(Source data)
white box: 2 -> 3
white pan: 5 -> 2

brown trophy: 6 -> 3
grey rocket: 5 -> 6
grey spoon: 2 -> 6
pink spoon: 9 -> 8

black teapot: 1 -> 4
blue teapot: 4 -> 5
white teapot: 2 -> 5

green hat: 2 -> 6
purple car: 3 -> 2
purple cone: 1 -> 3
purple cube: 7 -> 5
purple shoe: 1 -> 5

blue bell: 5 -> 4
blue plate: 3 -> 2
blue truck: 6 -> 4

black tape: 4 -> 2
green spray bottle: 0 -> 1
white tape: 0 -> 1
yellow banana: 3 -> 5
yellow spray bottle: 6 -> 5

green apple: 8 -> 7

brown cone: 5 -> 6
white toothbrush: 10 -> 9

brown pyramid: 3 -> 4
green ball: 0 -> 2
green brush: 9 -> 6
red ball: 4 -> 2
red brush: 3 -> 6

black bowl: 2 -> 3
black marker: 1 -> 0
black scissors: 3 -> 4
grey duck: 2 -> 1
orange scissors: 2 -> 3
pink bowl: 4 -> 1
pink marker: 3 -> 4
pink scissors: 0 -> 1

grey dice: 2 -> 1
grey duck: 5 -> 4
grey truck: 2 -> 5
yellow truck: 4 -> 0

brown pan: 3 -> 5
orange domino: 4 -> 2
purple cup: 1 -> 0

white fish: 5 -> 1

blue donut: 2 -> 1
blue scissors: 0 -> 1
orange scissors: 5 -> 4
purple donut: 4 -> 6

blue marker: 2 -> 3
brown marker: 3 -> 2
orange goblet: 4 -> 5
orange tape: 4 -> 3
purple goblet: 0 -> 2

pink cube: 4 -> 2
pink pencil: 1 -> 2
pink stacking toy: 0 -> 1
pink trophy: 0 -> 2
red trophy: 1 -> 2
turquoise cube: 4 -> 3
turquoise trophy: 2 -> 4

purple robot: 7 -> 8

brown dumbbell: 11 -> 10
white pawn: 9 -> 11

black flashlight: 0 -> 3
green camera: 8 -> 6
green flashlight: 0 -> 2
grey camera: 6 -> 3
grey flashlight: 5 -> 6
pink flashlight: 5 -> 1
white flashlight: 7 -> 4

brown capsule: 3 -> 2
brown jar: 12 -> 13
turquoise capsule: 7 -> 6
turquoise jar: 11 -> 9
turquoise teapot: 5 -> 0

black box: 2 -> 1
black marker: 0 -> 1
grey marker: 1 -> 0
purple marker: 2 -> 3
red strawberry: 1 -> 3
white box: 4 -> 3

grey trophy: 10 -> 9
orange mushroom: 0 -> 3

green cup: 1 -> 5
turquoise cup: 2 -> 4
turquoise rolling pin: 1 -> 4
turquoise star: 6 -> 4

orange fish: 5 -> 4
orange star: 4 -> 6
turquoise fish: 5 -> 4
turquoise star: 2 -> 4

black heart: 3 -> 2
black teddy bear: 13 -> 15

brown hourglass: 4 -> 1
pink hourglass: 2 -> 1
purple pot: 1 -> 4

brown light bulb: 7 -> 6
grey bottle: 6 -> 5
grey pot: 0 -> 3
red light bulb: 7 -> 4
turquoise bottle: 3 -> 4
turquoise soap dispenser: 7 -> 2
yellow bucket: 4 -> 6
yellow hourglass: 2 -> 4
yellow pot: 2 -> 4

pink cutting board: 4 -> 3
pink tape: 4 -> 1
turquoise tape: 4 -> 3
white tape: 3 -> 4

DIRECTIONS FOR THIS TASK
Report how many lines of the data above include "truck", giving the number and no other words.

RESPONSE TO THIS TASK
3